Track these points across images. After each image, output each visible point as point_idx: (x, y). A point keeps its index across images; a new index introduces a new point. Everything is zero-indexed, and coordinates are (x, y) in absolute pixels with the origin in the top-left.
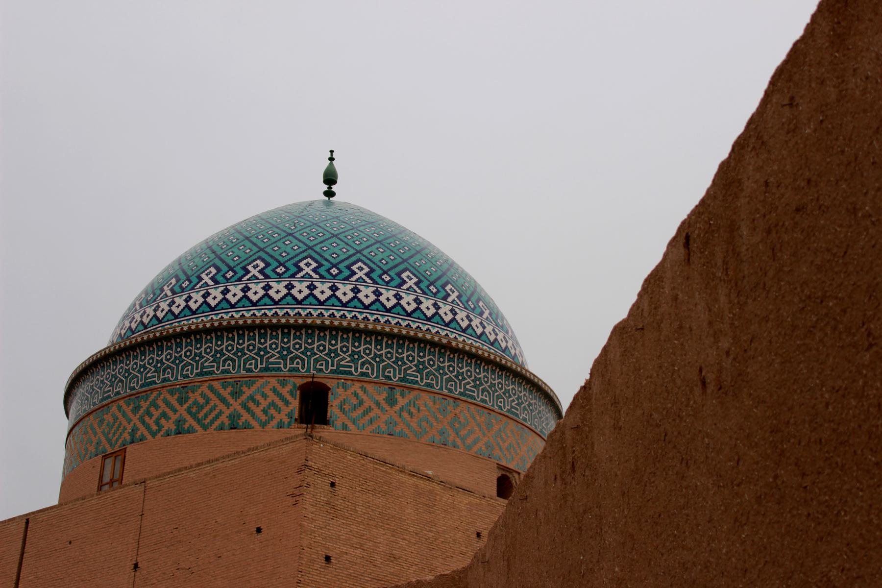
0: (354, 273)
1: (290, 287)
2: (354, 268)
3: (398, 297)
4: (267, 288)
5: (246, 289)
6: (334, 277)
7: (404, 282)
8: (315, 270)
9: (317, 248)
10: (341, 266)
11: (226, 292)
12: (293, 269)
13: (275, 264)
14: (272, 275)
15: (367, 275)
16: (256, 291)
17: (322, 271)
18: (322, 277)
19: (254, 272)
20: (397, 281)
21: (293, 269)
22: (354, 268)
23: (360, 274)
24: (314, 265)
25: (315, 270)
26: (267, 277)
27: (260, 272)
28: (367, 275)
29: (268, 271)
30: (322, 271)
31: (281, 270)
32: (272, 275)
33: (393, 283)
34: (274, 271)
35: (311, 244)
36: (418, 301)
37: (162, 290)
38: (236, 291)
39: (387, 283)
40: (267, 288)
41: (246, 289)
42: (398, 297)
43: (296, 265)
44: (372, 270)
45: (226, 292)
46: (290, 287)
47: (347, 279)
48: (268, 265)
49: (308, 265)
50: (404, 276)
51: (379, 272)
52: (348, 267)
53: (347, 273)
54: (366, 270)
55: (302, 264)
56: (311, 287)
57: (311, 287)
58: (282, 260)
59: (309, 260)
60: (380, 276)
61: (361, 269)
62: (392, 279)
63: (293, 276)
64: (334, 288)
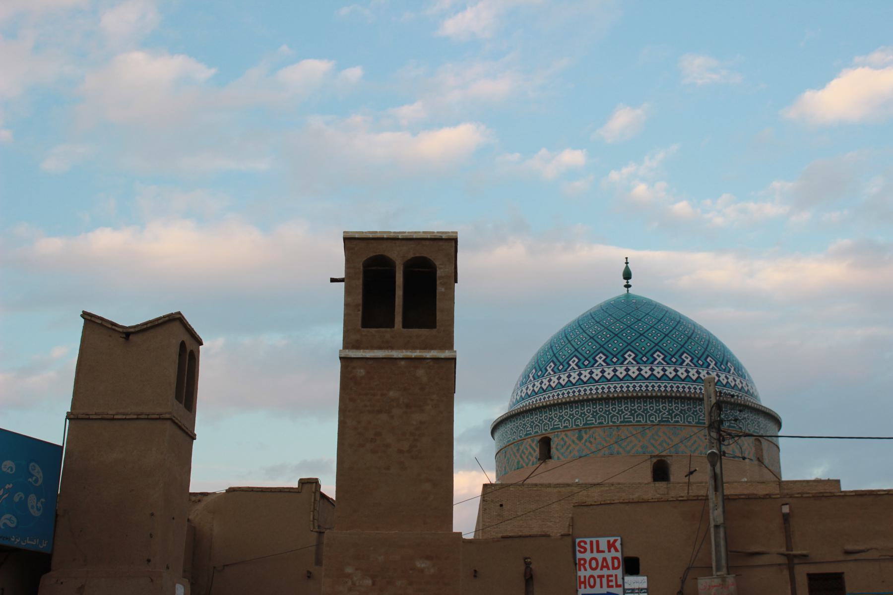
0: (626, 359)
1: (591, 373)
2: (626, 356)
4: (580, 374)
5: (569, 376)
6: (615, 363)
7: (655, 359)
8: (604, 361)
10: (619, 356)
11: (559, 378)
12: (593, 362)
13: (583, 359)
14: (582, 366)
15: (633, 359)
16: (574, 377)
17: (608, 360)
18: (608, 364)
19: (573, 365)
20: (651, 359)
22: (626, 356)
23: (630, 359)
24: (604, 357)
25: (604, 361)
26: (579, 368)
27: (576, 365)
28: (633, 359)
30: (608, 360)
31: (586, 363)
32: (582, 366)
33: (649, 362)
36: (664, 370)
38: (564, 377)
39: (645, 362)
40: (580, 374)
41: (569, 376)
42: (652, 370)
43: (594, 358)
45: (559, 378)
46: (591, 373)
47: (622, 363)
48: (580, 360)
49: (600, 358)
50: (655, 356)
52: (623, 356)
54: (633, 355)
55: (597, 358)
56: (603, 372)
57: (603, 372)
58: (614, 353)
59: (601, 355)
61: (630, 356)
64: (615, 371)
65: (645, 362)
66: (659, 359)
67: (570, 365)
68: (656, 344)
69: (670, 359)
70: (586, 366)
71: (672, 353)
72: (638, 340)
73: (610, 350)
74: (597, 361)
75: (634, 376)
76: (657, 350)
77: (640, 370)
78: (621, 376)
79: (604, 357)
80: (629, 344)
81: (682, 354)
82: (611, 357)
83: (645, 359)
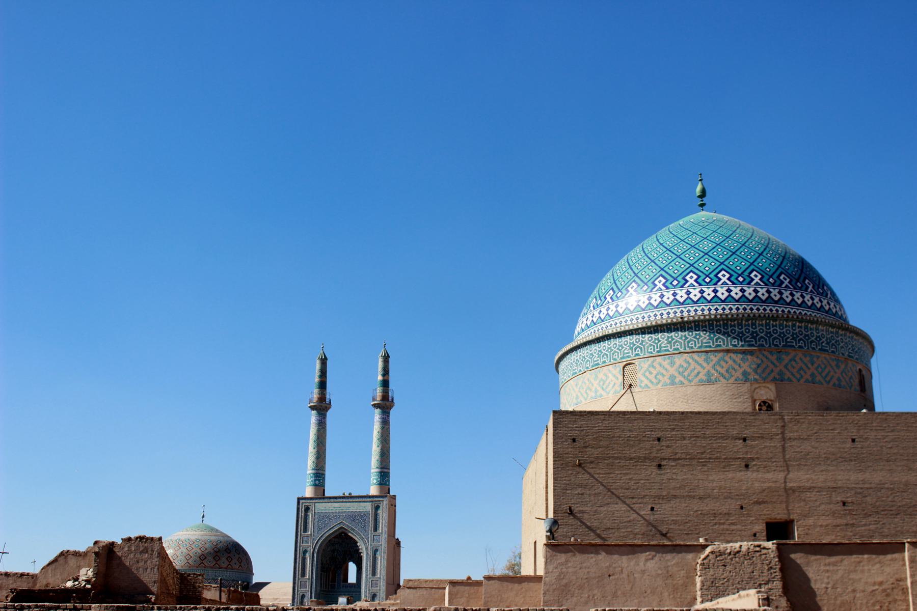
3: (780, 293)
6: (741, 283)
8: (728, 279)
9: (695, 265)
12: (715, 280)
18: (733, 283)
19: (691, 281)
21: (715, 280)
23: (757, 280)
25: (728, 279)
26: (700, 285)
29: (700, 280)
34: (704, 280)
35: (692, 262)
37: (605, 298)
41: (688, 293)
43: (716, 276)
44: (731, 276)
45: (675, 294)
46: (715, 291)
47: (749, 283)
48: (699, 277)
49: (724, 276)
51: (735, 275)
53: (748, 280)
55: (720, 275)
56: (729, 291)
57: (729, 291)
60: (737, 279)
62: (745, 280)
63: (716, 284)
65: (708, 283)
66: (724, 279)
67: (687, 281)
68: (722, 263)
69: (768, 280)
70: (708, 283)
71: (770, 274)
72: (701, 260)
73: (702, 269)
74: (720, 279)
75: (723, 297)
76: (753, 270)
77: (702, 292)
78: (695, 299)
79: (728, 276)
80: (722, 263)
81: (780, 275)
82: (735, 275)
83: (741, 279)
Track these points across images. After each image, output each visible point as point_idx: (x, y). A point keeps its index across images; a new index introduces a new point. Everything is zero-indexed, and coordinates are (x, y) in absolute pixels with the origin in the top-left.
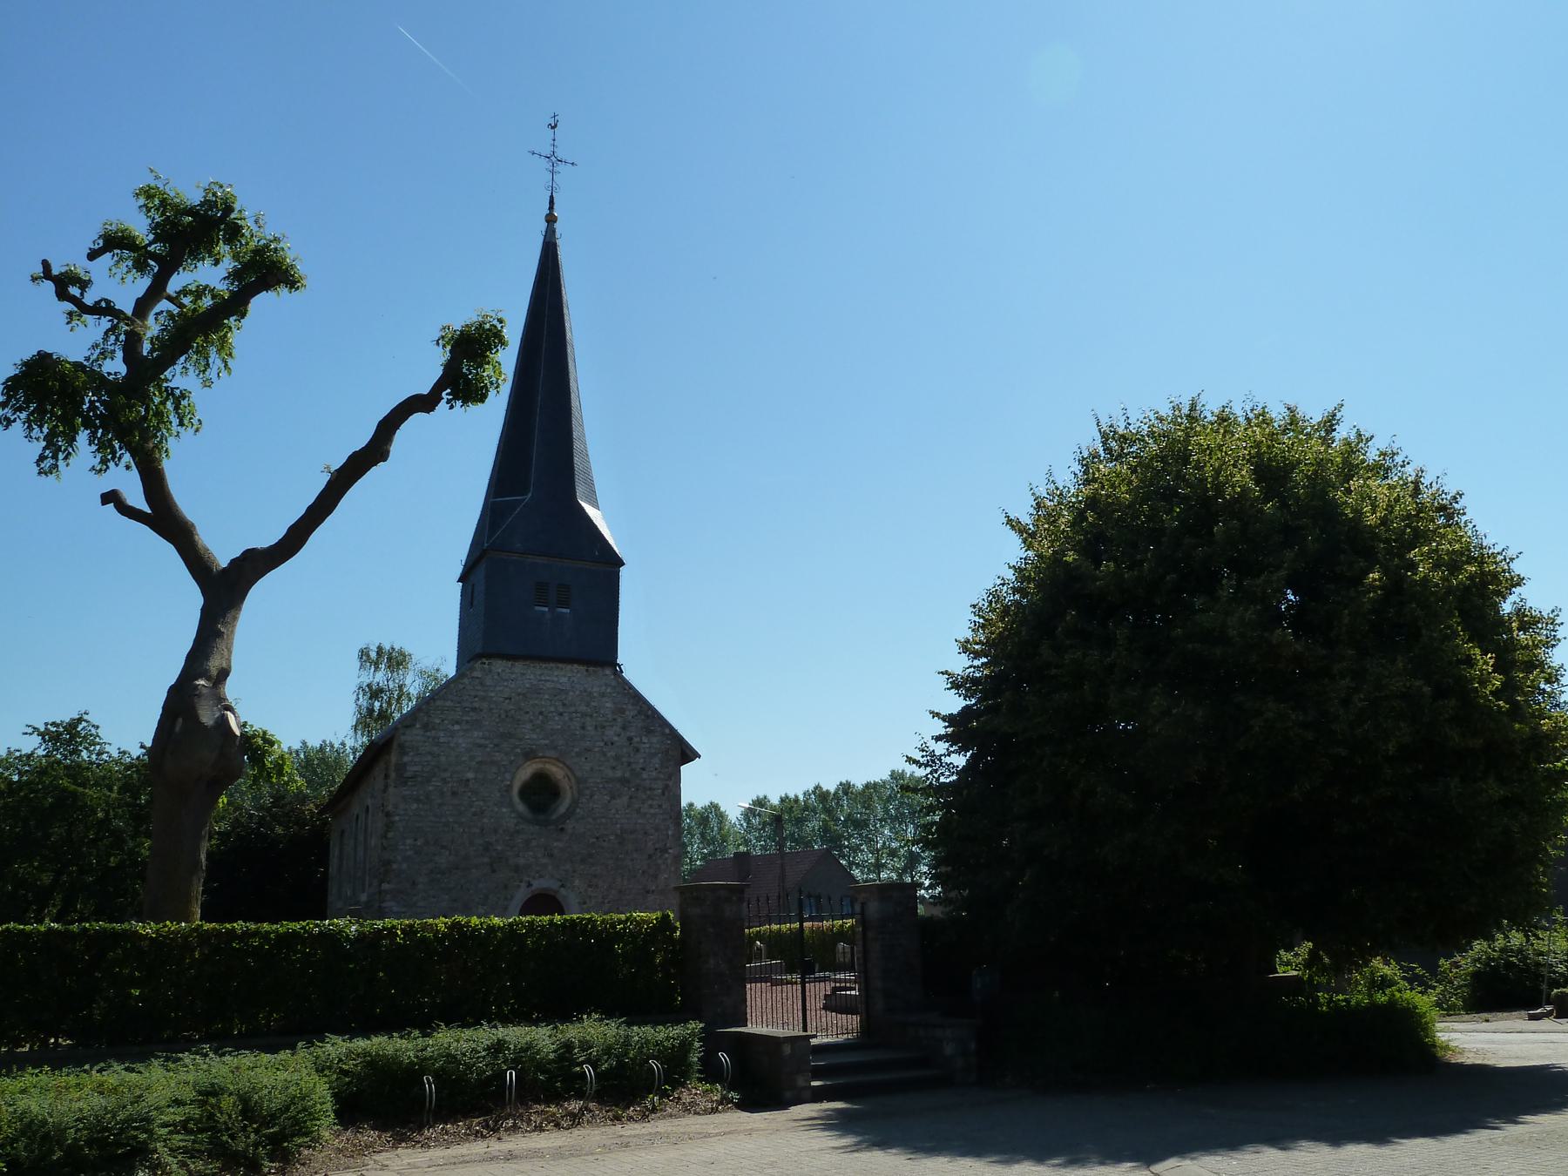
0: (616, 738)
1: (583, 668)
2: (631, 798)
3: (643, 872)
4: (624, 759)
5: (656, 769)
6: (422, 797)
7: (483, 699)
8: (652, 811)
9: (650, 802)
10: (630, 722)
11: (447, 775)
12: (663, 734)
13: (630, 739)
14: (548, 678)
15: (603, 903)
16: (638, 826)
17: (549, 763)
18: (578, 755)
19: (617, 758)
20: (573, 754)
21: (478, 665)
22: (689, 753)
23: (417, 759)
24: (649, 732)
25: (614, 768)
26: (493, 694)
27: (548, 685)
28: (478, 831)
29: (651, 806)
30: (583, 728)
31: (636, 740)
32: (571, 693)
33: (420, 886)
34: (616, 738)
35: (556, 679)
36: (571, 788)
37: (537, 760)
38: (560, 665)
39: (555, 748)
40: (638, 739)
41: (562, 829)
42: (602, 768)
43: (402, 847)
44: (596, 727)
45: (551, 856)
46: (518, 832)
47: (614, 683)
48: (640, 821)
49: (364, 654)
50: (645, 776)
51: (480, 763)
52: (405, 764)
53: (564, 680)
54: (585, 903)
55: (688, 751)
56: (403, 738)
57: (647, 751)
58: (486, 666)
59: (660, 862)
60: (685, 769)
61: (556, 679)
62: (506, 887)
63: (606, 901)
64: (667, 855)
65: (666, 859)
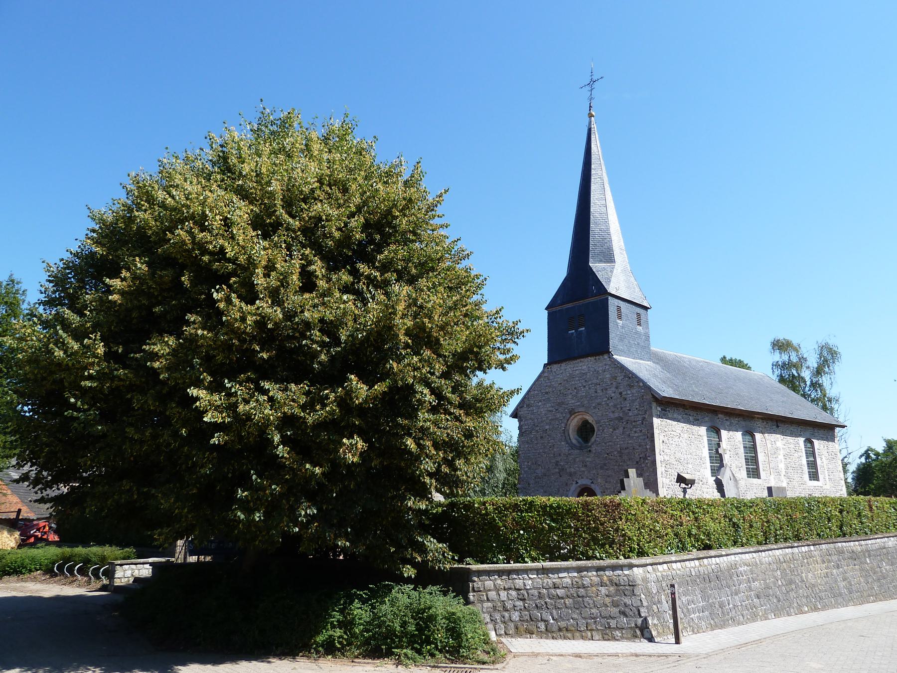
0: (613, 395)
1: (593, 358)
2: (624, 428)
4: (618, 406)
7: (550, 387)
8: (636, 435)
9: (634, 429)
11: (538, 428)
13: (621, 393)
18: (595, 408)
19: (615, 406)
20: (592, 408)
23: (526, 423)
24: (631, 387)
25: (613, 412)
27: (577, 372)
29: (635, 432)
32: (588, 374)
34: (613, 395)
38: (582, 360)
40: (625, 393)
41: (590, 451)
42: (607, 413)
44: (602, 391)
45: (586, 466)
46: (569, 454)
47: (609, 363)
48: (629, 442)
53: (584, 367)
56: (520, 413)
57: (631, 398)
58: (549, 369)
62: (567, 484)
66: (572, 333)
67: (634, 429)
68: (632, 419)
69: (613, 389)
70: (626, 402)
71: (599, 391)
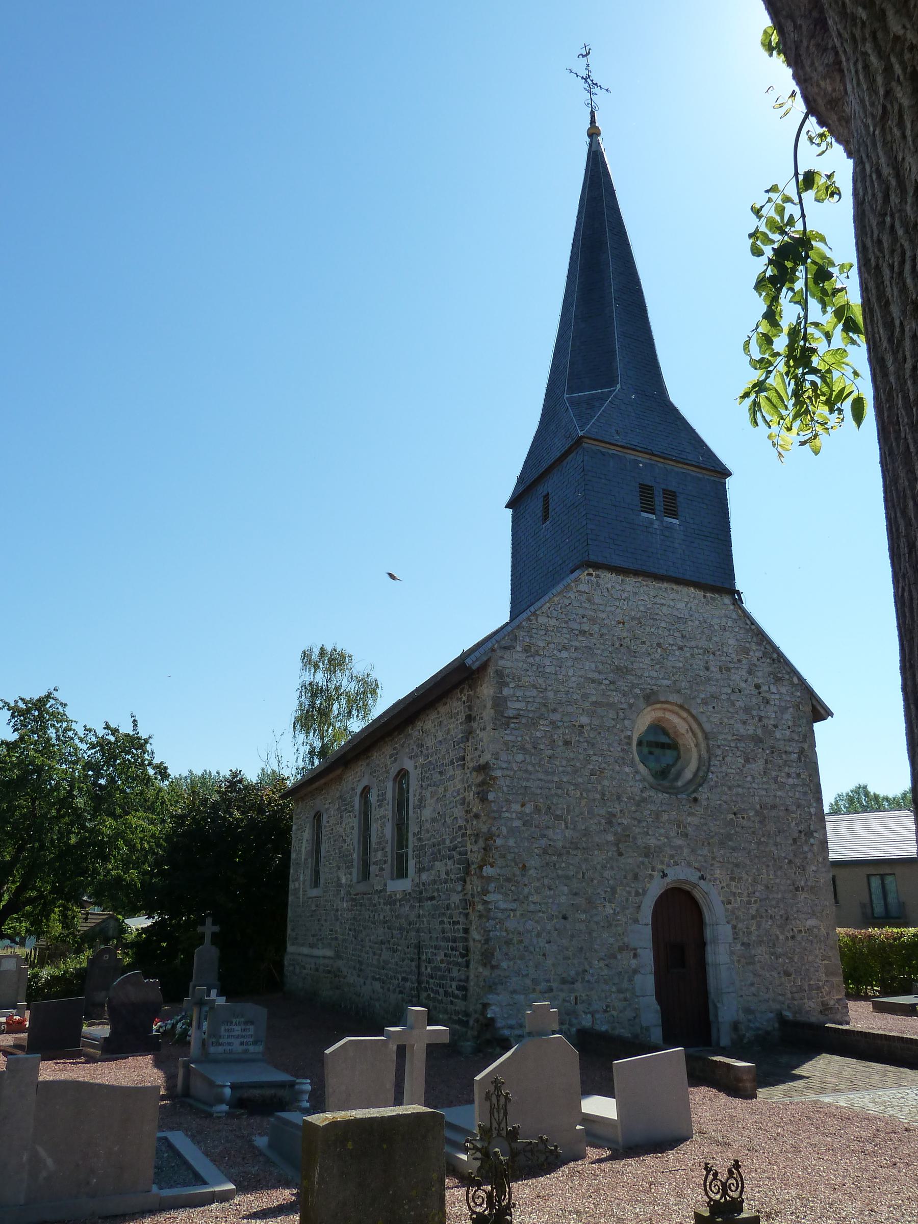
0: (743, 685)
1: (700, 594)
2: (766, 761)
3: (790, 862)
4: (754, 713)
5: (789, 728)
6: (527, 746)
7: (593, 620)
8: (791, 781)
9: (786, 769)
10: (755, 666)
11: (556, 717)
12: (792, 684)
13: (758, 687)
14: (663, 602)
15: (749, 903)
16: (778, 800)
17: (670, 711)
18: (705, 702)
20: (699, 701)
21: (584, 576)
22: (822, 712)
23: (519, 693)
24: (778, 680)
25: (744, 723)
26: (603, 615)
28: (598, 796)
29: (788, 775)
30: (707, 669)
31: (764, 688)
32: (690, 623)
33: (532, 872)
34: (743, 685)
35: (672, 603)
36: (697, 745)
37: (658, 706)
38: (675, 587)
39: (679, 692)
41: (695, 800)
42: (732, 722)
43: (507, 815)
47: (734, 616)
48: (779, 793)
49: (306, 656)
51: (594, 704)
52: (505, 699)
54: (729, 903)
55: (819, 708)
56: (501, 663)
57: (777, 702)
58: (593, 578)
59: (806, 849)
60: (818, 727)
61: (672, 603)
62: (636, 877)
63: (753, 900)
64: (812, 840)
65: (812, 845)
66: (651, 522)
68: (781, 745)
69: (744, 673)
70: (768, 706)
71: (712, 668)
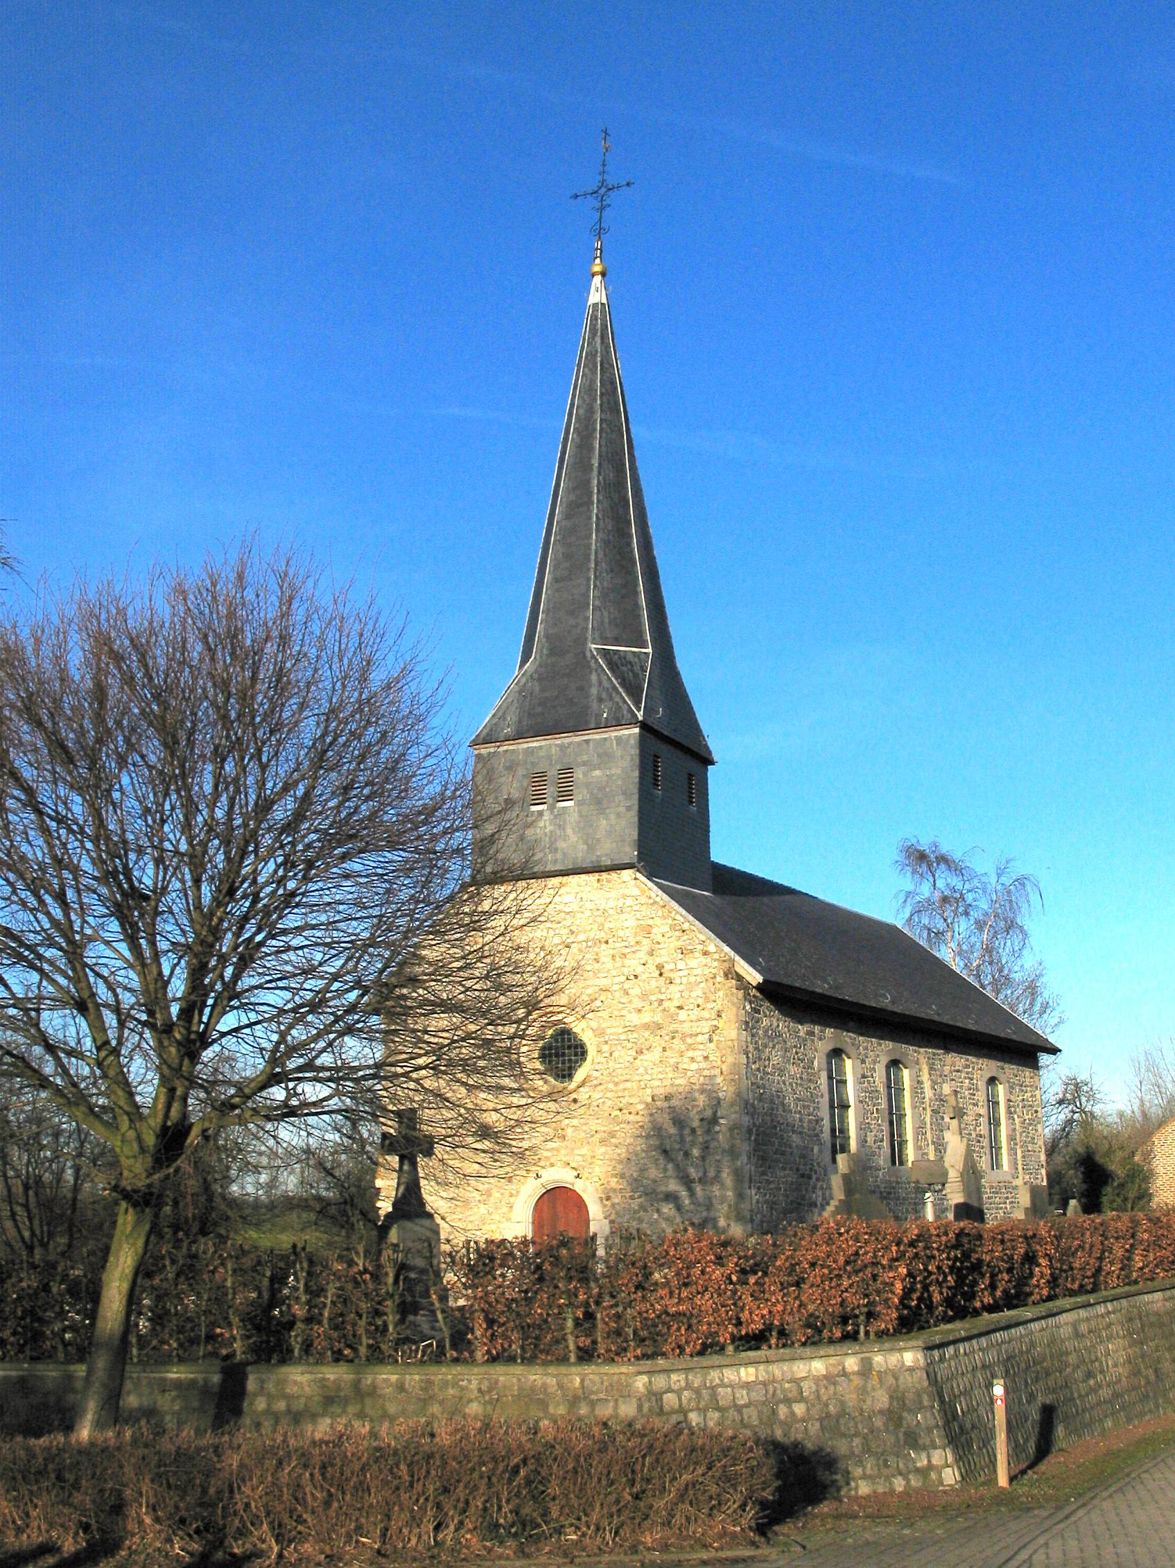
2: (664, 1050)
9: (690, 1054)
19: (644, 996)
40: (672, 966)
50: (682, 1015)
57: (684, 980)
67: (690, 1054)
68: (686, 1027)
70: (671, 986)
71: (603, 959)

====

**DIRECTION**
Please write out again, unchanged, every row from the one containing "66: (572, 333)" down to the one containing "54: (729, 903)", both ends included, leaving the pictures out.

**RESPONSE TO THIS TASK**
66: (572, 333)
67: (634, 429)
68: (632, 419)
69: (613, 389)
70: (626, 402)
71: (599, 391)
0: (743, 685)
1: (700, 594)
2: (766, 761)
3: (790, 862)
4: (754, 713)
5: (789, 728)
6: (527, 746)
7: (593, 620)
8: (791, 781)
9: (786, 769)
10: (755, 666)
11: (556, 717)
12: (792, 684)
13: (758, 687)
14: (663, 602)
15: (749, 903)
16: (778, 800)
17: (670, 711)
18: (705, 702)
20: (699, 701)
21: (584, 576)
22: (822, 712)
23: (519, 693)
24: (778, 680)
25: (744, 723)
26: (603, 615)
28: (598, 796)
29: (788, 775)
30: (707, 669)
31: (764, 688)
32: (690, 623)
33: (532, 872)
34: (743, 685)
35: (672, 603)
36: (697, 745)
37: (658, 706)
38: (675, 587)
39: (679, 692)
41: (695, 800)
42: (732, 722)
43: (507, 815)
47: (734, 616)
48: (779, 793)
49: (306, 656)
51: (594, 704)
52: (505, 699)
54: (729, 903)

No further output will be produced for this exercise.